BEGIN Data shown
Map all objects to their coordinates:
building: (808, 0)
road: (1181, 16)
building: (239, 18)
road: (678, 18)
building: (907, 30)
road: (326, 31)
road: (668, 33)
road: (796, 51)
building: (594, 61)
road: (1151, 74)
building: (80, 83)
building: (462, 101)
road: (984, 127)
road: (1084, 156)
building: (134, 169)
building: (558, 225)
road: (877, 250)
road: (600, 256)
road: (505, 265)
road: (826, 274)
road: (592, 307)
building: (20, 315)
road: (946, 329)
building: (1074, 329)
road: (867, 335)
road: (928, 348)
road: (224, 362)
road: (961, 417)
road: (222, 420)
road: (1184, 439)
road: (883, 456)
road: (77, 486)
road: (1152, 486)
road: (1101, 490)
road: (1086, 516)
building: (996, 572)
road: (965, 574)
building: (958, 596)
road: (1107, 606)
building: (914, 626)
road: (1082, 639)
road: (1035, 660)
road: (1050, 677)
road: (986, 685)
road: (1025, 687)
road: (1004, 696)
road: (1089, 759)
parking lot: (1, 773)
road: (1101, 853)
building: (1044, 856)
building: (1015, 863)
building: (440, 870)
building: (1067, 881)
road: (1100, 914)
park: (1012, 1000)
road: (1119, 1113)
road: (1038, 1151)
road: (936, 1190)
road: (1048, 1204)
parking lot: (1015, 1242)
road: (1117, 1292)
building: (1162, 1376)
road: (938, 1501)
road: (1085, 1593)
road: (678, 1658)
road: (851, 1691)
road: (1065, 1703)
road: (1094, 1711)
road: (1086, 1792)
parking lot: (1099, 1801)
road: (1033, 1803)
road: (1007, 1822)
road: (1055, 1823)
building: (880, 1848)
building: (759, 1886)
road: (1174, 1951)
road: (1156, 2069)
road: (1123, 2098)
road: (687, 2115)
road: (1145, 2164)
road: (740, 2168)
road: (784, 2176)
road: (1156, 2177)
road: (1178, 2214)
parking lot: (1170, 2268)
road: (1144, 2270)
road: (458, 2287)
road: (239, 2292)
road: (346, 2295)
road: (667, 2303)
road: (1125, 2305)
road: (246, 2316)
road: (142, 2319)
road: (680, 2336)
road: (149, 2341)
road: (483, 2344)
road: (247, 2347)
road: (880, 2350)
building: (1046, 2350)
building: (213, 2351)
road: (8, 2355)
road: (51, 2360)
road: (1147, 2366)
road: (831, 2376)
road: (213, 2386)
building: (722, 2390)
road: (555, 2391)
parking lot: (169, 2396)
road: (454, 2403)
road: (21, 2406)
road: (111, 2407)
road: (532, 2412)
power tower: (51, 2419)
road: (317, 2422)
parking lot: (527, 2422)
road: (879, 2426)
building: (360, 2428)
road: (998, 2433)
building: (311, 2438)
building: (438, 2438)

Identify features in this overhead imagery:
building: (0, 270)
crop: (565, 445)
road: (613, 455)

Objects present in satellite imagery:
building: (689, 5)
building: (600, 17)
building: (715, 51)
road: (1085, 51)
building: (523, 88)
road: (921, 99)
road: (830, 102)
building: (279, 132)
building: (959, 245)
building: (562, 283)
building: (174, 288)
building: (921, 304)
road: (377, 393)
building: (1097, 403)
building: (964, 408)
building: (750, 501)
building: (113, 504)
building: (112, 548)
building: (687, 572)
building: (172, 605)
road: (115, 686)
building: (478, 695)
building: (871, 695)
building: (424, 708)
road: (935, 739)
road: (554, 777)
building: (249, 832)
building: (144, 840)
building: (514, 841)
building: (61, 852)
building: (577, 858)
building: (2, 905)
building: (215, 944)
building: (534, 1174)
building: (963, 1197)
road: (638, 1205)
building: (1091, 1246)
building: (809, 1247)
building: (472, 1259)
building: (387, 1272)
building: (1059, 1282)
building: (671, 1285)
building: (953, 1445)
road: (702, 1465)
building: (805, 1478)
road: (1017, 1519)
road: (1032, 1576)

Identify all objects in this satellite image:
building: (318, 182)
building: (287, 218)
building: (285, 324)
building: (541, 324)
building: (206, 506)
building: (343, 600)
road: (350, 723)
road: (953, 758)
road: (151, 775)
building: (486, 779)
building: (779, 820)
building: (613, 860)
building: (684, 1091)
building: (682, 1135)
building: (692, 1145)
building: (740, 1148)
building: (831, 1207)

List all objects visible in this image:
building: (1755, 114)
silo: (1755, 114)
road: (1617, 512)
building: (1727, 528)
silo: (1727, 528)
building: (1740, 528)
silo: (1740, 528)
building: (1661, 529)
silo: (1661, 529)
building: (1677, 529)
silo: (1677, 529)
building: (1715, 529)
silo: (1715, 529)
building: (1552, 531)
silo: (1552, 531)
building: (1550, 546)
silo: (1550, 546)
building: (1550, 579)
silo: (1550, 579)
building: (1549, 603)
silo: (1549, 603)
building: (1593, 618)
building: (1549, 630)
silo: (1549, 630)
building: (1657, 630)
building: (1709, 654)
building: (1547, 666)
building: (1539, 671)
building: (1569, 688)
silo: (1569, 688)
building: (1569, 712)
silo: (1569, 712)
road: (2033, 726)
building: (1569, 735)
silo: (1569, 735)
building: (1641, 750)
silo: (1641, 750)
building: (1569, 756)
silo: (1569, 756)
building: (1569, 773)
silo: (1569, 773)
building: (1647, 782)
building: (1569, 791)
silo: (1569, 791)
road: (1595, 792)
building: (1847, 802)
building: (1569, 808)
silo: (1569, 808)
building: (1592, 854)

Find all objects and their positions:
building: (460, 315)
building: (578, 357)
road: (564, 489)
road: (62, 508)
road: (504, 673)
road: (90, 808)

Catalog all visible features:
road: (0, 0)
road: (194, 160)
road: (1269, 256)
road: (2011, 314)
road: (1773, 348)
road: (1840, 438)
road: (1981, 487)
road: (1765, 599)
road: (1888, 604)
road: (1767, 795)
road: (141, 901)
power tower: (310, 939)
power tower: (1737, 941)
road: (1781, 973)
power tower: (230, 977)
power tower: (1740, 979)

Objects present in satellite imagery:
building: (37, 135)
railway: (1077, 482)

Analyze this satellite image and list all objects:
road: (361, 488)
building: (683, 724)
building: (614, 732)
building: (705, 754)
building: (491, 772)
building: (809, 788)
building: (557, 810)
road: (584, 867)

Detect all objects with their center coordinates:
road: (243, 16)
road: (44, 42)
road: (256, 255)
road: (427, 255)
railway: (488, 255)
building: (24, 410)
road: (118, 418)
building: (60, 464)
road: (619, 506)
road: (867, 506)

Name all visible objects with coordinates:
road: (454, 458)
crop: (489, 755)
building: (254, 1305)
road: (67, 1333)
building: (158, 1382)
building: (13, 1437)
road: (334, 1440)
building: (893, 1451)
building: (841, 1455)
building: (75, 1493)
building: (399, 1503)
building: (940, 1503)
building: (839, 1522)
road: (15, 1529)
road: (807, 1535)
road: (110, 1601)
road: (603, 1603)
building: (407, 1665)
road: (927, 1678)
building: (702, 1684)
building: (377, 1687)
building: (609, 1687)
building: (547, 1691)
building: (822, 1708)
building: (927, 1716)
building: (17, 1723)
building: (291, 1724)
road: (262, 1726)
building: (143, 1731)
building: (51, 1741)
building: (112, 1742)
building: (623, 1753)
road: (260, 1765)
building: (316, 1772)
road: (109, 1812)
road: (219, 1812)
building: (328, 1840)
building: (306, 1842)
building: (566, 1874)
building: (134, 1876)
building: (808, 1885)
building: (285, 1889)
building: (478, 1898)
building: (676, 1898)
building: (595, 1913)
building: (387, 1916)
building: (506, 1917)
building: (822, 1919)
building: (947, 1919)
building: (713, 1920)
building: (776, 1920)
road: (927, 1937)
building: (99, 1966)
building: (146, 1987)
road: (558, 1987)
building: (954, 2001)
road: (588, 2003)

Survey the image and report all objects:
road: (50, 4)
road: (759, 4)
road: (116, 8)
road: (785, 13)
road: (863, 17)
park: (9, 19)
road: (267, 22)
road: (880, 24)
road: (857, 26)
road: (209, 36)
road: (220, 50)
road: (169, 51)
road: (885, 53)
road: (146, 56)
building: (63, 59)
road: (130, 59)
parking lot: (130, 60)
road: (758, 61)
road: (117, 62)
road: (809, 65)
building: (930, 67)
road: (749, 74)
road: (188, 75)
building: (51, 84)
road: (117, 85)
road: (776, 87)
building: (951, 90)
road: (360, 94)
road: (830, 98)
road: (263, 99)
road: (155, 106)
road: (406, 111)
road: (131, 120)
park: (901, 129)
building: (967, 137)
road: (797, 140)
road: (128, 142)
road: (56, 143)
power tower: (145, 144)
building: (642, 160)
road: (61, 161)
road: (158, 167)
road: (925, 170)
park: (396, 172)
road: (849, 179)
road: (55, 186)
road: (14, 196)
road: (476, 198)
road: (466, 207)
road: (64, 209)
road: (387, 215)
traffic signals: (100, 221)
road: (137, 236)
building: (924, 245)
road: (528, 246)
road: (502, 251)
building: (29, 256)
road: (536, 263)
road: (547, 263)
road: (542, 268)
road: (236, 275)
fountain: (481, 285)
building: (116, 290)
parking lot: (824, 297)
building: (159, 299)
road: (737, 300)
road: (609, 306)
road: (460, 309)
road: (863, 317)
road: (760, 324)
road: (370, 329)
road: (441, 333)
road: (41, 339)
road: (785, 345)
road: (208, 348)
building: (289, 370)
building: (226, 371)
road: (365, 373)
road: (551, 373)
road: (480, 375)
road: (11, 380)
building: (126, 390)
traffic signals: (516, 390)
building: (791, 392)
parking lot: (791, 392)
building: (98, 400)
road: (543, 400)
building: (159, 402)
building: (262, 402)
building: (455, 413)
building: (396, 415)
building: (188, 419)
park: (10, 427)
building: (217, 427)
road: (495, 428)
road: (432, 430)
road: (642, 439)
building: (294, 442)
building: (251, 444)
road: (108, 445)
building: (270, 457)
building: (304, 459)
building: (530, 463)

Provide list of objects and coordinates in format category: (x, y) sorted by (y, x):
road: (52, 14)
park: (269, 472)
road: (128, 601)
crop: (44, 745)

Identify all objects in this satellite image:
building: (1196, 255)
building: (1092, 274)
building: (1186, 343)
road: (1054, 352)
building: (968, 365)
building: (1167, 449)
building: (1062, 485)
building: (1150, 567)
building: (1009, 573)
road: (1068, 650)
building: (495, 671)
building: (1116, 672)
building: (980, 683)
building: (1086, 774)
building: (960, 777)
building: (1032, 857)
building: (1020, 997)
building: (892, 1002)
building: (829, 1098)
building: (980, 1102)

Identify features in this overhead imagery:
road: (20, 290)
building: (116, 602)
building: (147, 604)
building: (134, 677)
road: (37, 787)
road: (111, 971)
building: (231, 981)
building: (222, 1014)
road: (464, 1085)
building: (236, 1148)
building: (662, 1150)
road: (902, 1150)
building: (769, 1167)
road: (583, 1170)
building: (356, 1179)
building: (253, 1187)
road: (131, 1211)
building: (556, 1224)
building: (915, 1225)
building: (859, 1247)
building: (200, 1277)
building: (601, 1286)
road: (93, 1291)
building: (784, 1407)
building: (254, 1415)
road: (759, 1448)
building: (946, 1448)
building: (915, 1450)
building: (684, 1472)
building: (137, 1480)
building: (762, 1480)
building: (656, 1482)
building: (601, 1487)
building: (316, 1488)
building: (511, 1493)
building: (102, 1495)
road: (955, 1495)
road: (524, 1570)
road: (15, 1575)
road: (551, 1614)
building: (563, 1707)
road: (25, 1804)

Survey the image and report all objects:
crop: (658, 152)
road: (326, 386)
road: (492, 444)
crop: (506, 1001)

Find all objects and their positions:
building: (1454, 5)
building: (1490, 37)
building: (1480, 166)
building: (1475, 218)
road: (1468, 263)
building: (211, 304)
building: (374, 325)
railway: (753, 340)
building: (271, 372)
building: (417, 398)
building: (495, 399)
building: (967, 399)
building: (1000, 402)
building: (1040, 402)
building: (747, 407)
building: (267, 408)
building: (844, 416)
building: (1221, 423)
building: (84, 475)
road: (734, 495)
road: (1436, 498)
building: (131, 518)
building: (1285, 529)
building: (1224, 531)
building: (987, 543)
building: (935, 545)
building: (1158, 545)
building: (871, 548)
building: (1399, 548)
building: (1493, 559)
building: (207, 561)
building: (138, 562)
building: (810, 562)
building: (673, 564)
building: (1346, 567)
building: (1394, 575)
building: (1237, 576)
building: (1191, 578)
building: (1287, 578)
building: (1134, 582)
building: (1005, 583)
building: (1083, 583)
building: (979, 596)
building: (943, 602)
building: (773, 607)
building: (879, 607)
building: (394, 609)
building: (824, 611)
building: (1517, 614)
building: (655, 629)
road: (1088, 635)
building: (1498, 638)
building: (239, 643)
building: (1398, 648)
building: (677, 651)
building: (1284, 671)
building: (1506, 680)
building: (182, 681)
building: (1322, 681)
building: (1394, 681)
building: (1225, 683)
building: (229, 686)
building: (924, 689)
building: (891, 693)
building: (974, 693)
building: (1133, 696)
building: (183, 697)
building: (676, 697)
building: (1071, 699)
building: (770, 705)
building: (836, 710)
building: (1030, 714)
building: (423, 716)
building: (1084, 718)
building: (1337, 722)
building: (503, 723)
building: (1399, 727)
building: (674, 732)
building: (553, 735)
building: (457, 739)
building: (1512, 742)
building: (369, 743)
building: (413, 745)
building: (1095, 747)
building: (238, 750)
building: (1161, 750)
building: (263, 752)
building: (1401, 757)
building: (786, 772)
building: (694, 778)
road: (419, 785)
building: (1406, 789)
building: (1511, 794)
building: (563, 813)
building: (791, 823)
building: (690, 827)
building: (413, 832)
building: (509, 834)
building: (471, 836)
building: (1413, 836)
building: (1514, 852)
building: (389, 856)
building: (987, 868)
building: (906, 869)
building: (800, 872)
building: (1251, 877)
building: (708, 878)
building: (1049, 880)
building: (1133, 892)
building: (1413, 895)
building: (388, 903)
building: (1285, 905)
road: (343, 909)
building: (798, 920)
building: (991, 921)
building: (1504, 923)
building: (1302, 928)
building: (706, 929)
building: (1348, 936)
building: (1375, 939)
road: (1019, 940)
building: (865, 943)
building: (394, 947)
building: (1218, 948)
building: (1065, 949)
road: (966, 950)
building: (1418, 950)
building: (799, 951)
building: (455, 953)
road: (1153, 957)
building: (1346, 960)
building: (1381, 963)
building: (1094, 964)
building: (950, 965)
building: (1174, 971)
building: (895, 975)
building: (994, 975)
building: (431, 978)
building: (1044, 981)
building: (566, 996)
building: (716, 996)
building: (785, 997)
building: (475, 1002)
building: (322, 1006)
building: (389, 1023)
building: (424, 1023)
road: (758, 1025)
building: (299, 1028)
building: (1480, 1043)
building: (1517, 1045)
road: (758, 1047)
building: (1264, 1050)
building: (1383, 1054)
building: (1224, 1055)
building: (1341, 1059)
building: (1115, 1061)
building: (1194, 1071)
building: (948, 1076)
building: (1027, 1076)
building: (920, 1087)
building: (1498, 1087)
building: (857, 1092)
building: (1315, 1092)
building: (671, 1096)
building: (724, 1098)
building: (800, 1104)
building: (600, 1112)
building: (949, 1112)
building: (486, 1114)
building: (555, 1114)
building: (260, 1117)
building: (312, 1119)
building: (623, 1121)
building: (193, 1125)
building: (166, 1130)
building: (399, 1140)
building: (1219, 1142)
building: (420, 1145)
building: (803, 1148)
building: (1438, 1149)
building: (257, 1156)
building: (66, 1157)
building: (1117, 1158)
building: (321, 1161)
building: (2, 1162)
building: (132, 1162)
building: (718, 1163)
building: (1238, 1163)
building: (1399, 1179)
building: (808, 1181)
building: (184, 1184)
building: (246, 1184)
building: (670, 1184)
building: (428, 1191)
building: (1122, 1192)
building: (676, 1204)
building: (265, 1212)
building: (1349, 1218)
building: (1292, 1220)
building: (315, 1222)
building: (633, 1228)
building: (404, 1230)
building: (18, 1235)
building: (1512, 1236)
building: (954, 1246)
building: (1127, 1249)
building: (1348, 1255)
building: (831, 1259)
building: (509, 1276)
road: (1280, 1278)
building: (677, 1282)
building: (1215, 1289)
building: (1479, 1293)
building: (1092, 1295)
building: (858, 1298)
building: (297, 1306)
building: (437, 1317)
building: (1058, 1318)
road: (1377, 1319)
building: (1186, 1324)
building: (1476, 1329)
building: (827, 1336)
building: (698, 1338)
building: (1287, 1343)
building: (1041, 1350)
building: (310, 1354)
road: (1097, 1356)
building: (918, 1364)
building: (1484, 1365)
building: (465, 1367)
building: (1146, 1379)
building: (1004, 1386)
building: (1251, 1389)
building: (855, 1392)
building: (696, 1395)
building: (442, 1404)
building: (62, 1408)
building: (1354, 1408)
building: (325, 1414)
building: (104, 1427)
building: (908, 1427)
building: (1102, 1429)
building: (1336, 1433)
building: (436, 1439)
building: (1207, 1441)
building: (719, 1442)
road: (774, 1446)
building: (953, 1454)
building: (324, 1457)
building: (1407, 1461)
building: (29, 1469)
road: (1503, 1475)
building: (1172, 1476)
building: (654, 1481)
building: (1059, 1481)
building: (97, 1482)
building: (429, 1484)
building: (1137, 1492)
END Data shown
Problem requirements -> Work out how many lines in the records above contain the word "traffic", and give only that number.

Written answer -> 2